─── Available records
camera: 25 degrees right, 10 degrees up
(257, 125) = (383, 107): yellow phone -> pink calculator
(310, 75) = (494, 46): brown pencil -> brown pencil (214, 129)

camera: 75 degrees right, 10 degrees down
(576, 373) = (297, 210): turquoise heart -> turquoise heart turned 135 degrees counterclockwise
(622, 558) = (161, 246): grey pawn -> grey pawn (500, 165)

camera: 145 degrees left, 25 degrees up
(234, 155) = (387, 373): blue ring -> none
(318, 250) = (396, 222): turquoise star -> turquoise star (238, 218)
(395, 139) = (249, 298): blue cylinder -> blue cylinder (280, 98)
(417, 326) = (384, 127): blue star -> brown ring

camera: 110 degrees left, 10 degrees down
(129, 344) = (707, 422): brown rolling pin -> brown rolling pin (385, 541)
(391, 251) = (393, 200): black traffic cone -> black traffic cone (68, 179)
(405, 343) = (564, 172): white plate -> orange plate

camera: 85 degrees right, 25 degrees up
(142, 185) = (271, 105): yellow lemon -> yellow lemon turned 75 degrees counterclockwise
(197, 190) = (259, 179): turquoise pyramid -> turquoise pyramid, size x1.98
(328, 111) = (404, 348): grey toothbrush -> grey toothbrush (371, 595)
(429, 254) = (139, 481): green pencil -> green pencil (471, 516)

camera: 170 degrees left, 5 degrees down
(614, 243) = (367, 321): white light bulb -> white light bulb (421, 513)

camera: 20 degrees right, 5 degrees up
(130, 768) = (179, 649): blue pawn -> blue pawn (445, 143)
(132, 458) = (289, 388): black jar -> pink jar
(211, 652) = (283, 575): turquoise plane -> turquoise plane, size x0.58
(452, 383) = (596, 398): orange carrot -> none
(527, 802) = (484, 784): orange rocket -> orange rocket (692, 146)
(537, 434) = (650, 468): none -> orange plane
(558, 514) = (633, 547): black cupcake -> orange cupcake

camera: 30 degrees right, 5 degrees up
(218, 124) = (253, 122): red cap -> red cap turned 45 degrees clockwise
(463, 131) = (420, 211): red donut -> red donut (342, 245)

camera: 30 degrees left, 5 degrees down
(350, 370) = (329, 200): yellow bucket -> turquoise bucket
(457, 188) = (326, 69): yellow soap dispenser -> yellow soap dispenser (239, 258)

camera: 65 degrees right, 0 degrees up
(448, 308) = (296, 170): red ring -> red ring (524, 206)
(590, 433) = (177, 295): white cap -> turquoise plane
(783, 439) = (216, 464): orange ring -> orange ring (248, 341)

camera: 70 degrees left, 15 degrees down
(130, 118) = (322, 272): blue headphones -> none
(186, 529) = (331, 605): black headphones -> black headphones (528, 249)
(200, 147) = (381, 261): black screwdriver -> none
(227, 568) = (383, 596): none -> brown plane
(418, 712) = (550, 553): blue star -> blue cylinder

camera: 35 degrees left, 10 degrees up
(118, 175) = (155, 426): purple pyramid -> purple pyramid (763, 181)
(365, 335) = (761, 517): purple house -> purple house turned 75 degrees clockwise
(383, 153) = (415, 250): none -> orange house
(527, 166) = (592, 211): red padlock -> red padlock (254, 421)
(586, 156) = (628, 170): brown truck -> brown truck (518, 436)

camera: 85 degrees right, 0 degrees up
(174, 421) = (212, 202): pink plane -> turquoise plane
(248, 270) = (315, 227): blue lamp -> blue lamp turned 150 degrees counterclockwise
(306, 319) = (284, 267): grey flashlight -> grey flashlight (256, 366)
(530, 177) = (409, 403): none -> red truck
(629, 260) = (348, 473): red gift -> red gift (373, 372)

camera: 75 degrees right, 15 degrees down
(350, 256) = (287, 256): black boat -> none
──────
Prompt:
Using the records above, report each line that contains the word "down" by copying it.

Your solution:
camera: 75 degrees right, 10 degrees down
camera: 110 degrees left, 10 degrees down
camera: 170 degrees left, 5 degrees down
camera: 30 degrees left, 5 degrees down
camera: 70 degrees left, 15 degrees down
camera: 75 degrees right, 15 degrees down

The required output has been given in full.